• [Data records]:
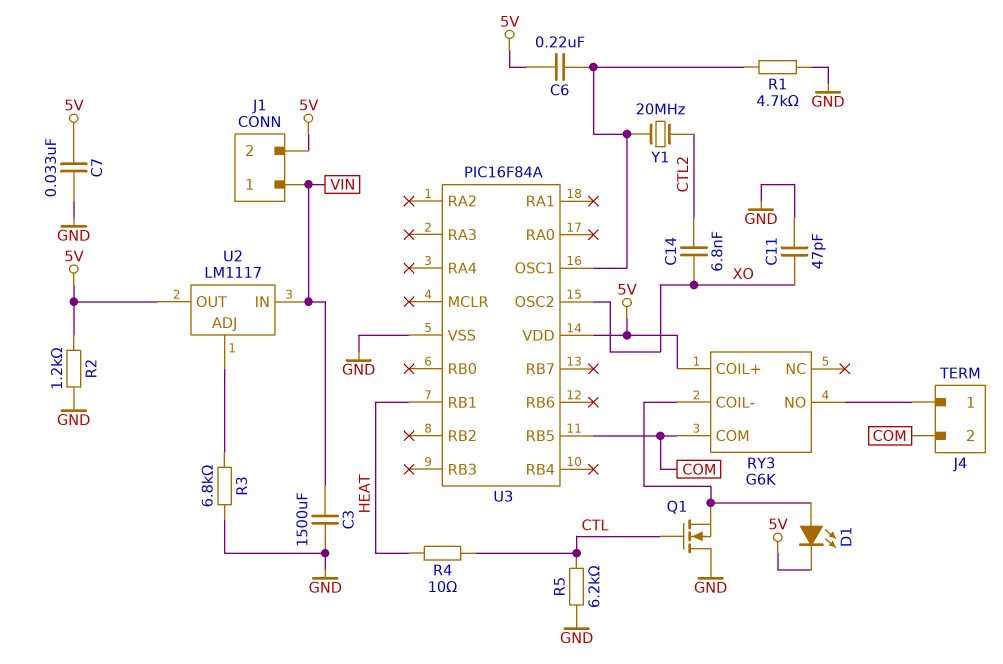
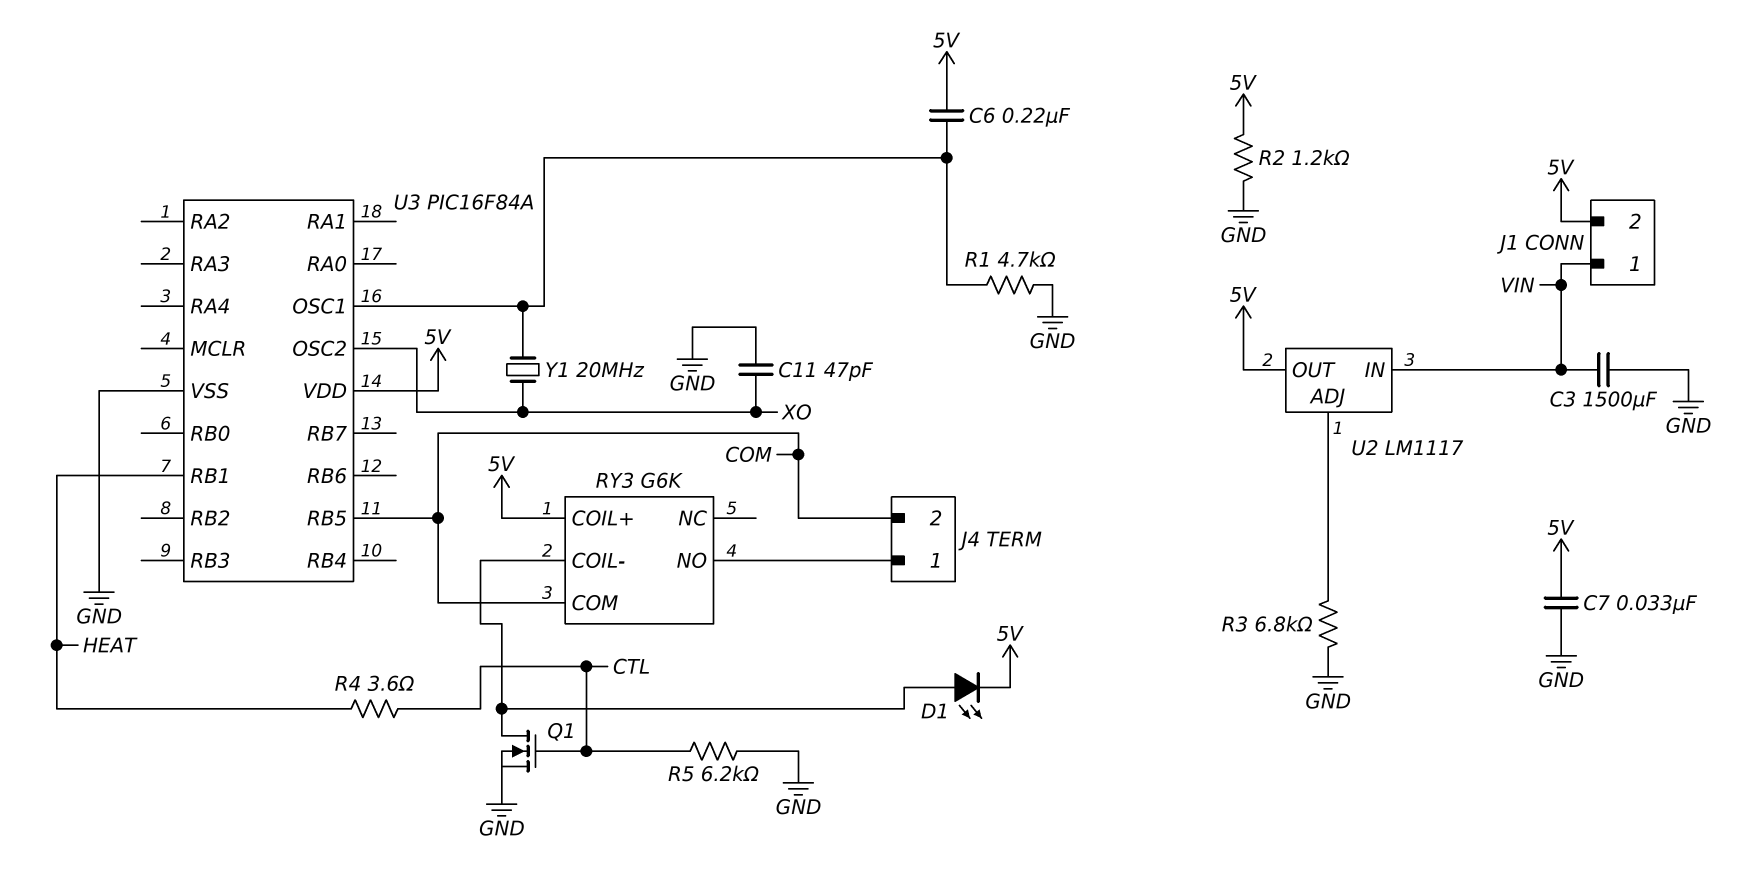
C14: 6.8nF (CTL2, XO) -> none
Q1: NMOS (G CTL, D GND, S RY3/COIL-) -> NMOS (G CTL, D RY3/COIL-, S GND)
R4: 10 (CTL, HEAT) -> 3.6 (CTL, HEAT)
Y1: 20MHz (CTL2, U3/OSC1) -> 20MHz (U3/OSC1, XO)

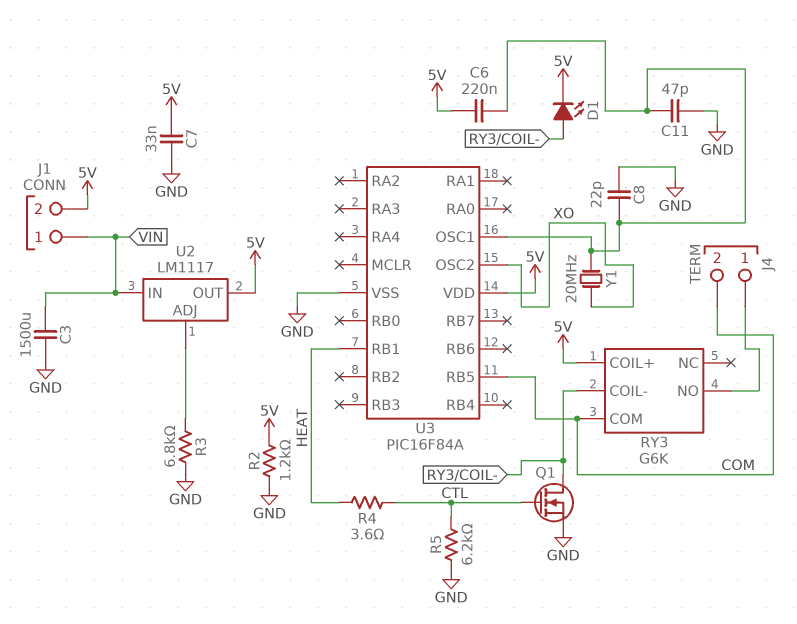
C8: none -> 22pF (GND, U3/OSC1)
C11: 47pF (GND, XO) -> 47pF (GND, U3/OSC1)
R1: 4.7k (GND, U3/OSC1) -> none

• [Your goal]: Give an exact copy of the line containing "R4: 10 (CTL, HEAT) -> 3.6 (CTL, HEAT)" and every line after it through the end of the entries. Pictures are to be dropped.

• [Written answer]:
R4: 10 (CTL, HEAT) -> 3.6 (CTL, HEAT)
Y1: 20MHz (CTL2, U3/OSC1) -> 20MHz (U3/OSC1, XO)

C8: none -> 22pF (GND, U3/OSC1)
C11: 47pF (GND, XO) -> 47pF (GND, U3/OSC1)
R1: 4.7k (GND, U3/OSC1) -> none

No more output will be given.